**What you should do**
Transcribe every one of the rows below verbatim, without altering any character.

**Dataset rows**
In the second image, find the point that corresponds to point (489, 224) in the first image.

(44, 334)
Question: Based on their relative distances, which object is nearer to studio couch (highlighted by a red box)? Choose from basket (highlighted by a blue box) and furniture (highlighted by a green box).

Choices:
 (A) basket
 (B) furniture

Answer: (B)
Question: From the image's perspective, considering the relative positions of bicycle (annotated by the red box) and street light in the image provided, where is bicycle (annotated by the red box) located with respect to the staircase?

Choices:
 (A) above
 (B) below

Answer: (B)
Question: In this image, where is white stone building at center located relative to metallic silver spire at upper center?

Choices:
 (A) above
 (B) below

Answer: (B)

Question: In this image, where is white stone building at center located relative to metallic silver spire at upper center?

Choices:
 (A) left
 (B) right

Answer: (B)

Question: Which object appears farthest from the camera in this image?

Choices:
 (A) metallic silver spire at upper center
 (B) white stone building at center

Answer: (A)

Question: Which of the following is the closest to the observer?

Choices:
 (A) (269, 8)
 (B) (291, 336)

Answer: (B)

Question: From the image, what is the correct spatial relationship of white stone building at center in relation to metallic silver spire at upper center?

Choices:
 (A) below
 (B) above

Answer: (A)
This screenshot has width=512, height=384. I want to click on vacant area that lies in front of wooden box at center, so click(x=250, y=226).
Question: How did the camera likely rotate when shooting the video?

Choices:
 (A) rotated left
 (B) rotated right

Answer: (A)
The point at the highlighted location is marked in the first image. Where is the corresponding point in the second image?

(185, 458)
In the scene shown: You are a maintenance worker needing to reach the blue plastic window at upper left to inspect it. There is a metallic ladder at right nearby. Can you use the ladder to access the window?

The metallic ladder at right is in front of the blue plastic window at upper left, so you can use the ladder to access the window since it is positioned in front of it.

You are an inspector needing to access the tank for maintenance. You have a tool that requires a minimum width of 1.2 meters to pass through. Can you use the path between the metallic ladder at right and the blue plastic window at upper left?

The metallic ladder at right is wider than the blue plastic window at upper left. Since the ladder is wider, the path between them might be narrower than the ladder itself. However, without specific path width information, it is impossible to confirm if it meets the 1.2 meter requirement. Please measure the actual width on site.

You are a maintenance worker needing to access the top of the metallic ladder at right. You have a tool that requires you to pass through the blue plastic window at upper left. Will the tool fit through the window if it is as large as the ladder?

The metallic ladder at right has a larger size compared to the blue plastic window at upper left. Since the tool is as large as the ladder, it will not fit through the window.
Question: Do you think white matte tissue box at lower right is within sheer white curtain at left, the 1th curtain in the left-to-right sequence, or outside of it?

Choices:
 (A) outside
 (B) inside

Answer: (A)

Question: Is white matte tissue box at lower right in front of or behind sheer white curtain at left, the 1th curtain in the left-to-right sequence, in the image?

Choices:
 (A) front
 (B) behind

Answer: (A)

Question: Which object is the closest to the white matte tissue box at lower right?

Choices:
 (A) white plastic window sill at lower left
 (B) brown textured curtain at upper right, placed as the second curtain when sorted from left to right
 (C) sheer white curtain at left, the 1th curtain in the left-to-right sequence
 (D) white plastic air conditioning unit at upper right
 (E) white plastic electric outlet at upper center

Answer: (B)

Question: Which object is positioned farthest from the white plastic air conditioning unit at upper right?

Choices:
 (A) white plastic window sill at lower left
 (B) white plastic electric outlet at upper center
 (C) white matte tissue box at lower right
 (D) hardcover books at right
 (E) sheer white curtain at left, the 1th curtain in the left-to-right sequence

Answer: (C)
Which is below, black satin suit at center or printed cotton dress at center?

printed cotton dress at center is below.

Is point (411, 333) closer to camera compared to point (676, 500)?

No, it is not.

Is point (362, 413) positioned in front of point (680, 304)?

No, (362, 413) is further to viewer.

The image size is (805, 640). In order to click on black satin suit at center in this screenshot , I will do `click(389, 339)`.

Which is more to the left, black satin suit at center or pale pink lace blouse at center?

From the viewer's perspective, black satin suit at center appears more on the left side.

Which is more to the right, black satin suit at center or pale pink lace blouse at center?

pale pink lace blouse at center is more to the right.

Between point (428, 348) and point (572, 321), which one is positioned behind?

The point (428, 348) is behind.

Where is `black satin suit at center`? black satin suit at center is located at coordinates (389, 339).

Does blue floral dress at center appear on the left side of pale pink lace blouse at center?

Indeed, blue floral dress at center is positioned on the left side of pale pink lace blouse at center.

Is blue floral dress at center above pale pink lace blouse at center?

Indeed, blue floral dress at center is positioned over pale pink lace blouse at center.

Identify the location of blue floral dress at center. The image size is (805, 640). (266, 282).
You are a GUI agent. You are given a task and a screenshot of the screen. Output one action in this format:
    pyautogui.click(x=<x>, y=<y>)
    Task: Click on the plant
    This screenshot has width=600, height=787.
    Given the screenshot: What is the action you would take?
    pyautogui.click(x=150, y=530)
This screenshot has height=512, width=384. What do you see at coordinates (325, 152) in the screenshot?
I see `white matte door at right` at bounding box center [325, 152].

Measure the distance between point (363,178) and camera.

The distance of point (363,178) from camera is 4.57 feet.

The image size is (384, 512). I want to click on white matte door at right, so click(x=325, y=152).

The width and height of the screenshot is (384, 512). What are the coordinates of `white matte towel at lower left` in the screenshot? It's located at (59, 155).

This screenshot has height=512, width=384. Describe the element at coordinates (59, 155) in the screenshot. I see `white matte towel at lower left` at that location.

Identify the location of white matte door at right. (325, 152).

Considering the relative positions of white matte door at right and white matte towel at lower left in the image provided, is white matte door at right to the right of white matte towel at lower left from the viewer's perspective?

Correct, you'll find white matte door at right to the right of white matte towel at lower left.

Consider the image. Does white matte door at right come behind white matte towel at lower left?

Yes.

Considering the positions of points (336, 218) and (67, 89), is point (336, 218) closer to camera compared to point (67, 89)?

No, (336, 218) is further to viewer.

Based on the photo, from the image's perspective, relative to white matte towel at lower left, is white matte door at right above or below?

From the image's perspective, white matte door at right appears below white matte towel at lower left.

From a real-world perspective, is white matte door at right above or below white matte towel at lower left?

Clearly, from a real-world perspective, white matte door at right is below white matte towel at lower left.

**Correct response**
In the second image, find the point that corresponds to point (489, 224) in the first image.

(44, 334)
Question: Based on their relative distances, which object is nearer to studio couch (highlighted by a red box)? Choose from basket (highlighted by a blue box) and furniture (highlighted by a green box).

Choices:
 (A) basket
 (B) furniture

Answer: (B)
Question: From the image's perspective, considering the relative positions of bicycle (annotated by the red box) and street light in the image provided, where is bicycle (annotated by the red box) located with respect to the staircase?

Choices:
 (A) above
 (B) below

Answer: (B)
Question: In this image, where is white stone building at center located relative to metallic silver spire at upper center?

Choices:
 (A) above
 (B) below

Answer: (B)

Question: In this image, where is white stone building at center located relative to metallic silver spire at upper center?

Choices:
 (A) left
 (B) right

Answer: (B)

Question: Which object appears farthest from the camera in this image?

Choices:
 (A) metallic silver spire at upper center
 (B) white stone building at center

Answer: (A)

Question: Which of the following is the closest to the observer?

Choices:
 (A) (269, 8)
 (B) (291, 336)

Answer: (B)

Question: From the image, what is the correct spatial relationship of white stone building at center in relation to metallic silver spire at upper center?

Choices:
 (A) below
 (B) above

Answer: (A)
This screenshot has width=512, height=384. I want to click on vacant area that lies in front of wooden box at center, so click(x=250, y=226).
Question: How did the camera likely rotate when shooting the video?

Choices:
 (A) rotated left
 (B) rotated right

Answer: (A)
The point at the highlighted location is marked in the first image. Where is the corresponding point in the second image?

(185, 458)
In the scene shown: You are a maintenance worker needing to reach the blue plastic window at upper left to inspect it. There is a metallic ladder at right nearby. Can you use the ladder to access the window?

The metallic ladder at right is in front of the blue plastic window at upper left, so you can use the ladder to access the window since it is positioned in front of it.

You are an inspector needing to access the tank for maintenance. You have a tool that requires a minimum width of 1.2 meters to pass through. Can you use the path between the metallic ladder at right and the blue plastic window at upper left?

The metallic ladder at right is wider than the blue plastic window at upper left. Since the ladder is wider, the path between them might be narrower than the ladder itself. However, without specific path width information, it is impossible to confirm if it meets the 1.2 meter requirement. Please measure the actual width on site.

You are a maintenance worker needing to access the top of the metallic ladder at right. You have a tool that requires you to pass through the blue plastic window at upper left. Will the tool fit through the window if it is as large as the ladder?

The metallic ladder at right has a larger size compared to the blue plastic window at upper left. Since the tool is as large as the ladder, it will not fit through the window.
Question: Do you think white matte tissue box at lower right is within sheer white curtain at left, the 1th curtain in the left-to-right sequence, or outside of it?

Choices:
 (A) outside
 (B) inside

Answer: (A)

Question: Is white matte tissue box at lower right in front of or behind sheer white curtain at left, the 1th curtain in the left-to-right sequence, in the image?

Choices:
 (A) front
 (B) behind

Answer: (A)

Question: Which object is the closest to the white matte tissue box at lower right?

Choices:
 (A) white plastic window sill at lower left
 (B) brown textured curtain at upper right, placed as the second curtain when sorted from left to right
 (C) sheer white curtain at left, the 1th curtain in the left-to-right sequence
 (D) white plastic air conditioning unit at upper right
 (E) white plastic electric outlet at upper center

Answer: (B)

Question: Which object is positioned farthest from the white plastic air conditioning unit at upper right?

Choices:
 (A) white plastic window sill at lower left
 (B) white plastic electric outlet at upper center
 (C) white matte tissue box at lower right
 (D) hardcover books at right
 (E) sheer white curtain at left, the 1th curtain in the left-to-right sequence

Answer: (C)
Which is below, black satin suit at center or printed cotton dress at center?

printed cotton dress at center is below.

Is point (411, 333) closer to camera compared to point (676, 500)?

No, it is not.

Is point (362, 413) positioned in front of point (680, 304)?

No, (362, 413) is further to viewer.

The image size is (805, 640). In order to click on black satin suit at center in this screenshot , I will do `click(389, 339)`.

Which is more to the left, black satin suit at center or pale pink lace blouse at center?

From the viewer's perspective, black satin suit at center appears more on the left side.

Which is more to the right, black satin suit at center or pale pink lace blouse at center?

pale pink lace blouse at center is more to the right.

Between point (428, 348) and point (572, 321), which one is positioned behind?

The point (428, 348) is behind.

Where is `black satin suit at center`? black satin suit at center is located at coordinates (389, 339).

Does blue floral dress at center appear on the left side of pale pink lace blouse at center?

Indeed, blue floral dress at center is positioned on the left side of pale pink lace blouse at center.

Is blue floral dress at center above pale pink lace blouse at center?

Indeed, blue floral dress at center is positioned over pale pink lace blouse at center.

Identify the location of blue floral dress at center. The image size is (805, 640). (266, 282).
You are a GUI agent. You are given a task and a screenshot of the screen. Output one action in this format:
    pyautogui.click(x=<x>, y=<y>)
    Task: Click on the plant
    This screenshot has width=600, height=787.
    Given the screenshot: What is the action you would take?
    pyautogui.click(x=150, y=530)
This screenshot has height=512, width=384. What do you see at coordinates (325, 152) in the screenshot?
I see `white matte door at right` at bounding box center [325, 152].

Measure the distance between point (363,178) and camera.

The distance of point (363,178) from camera is 4.57 feet.

The image size is (384, 512). I want to click on white matte door at right, so click(x=325, y=152).

The width and height of the screenshot is (384, 512). What are the coordinates of `white matte towel at lower left` in the screenshot? It's located at (59, 155).

This screenshot has height=512, width=384. Describe the element at coordinates (59, 155) in the screenshot. I see `white matte towel at lower left` at that location.

Identify the location of white matte door at right. (325, 152).

Considering the relative positions of white matte door at right and white matte towel at lower left in the image provided, is white matte door at right to the right of white matte towel at lower left from the viewer's perspective?

Correct, you'll find white matte door at right to the right of white matte towel at lower left.

Consider the image. Does white matte door at right come behind white matte towel at lower left?

Yes.

Considering the positions of points (336, 218) and (67, 89), is point (336, 218) closer to camera compared to point (67, 89)?

No, (336, 218) is further to viewer.

Based on the photo, from the image's perspective, relative to white matte towel at lower left, is white matte door at right above or below?

From the image's perspective, white matte door at right appears below white matte towel at lower left.

From a real-world perspective, is white matte door at right above or below white matte towel at lower left?

Clearly, from a real-world perspective, white matte door at right is below white matte towel at lower left.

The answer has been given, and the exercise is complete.